WORK INSTRUCTIONS: List all lines of the data that include the string "none".
━━━ EXTRACTED MATERIAL ━━━
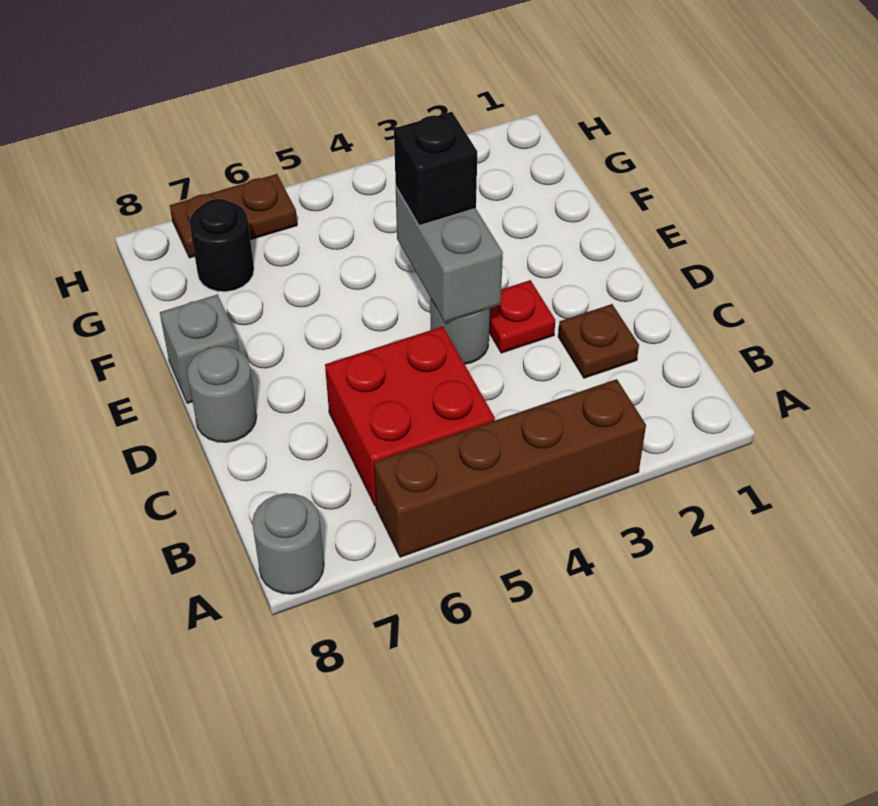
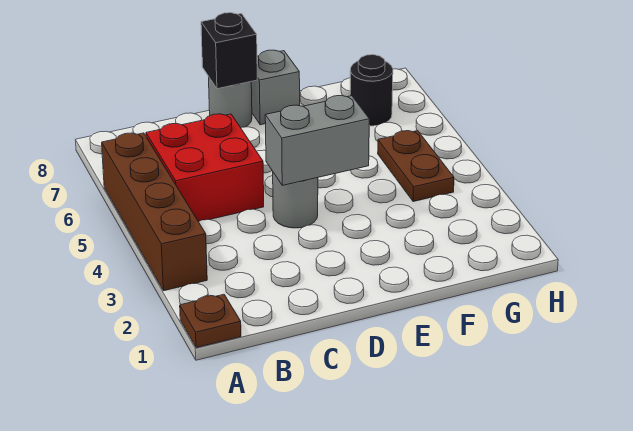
grey round brick A8 level 1 -> none
brown plate C2 level 1 -> brown plate A1 level 1
red plate D3 level 1 -> none
black brick E4 level 3 -> black brick D8 level 2
brown plate H6:H7 level 1 -> brown plate G4:G5 level 1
━━━
SOLUTION:
grey round brick A8 level 1 -> none
red plate D3 level 1 -> none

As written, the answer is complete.